--- Records shown ---
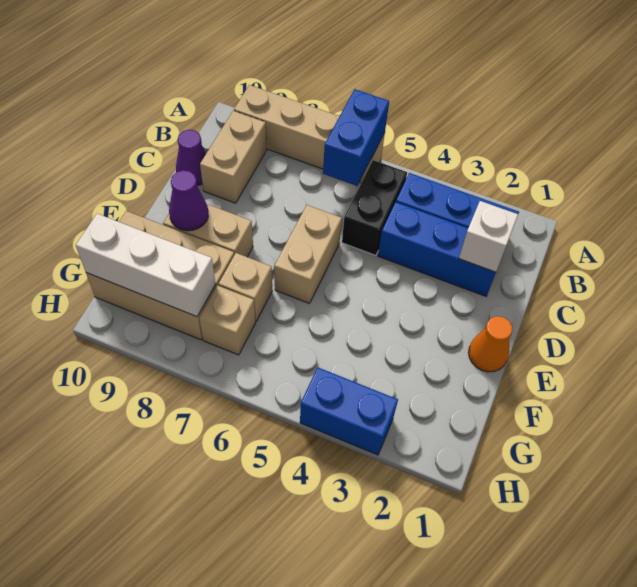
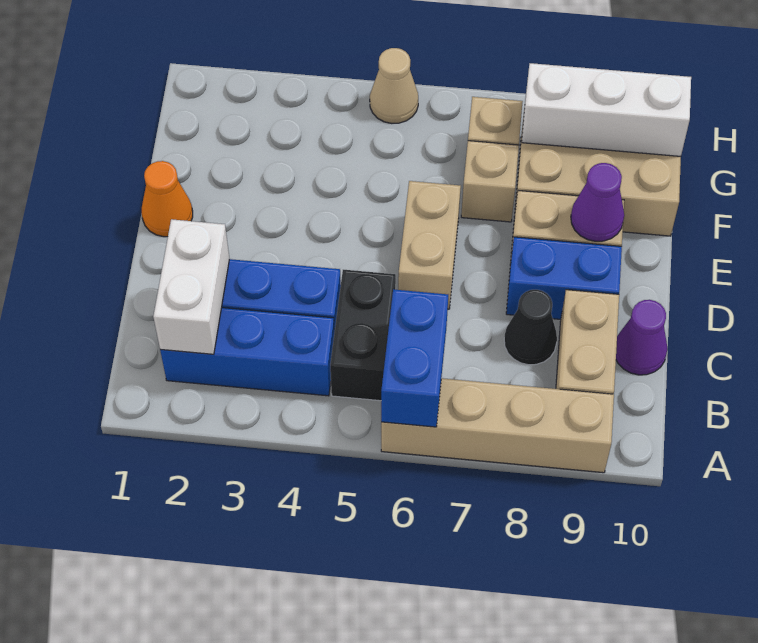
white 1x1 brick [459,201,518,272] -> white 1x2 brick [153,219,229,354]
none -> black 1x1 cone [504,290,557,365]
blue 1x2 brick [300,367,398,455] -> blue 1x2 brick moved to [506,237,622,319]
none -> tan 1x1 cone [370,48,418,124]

* * *

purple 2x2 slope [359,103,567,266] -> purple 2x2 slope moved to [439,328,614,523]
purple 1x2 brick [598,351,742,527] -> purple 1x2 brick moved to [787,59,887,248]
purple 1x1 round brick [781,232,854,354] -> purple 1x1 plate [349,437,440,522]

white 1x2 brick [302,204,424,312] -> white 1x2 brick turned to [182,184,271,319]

==

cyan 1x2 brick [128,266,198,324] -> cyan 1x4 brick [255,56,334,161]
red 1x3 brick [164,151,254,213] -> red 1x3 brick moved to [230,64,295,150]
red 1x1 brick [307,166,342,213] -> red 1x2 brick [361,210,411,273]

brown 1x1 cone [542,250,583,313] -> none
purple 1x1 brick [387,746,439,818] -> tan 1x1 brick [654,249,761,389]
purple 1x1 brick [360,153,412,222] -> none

--- Description of the task ---
Starting with the line above that holds "red 1x1 brick" and stopping with the line that holds "purple 1x1 brick [360,153,412,222] -> none", reproduce each line exactly, omitting all other lines.

--- Answer below ---
red 1x1 brick [307,166,342,213] -> red 1x2 brick [361,210,411,273]

brown 1x1 cone [542,250,583,313] -> none
purple 1x1 brick [387,746,439,818] -> tan 1x1 brick [654,249,761,389]
purple 1x1 brick [360,153,412,222] -> none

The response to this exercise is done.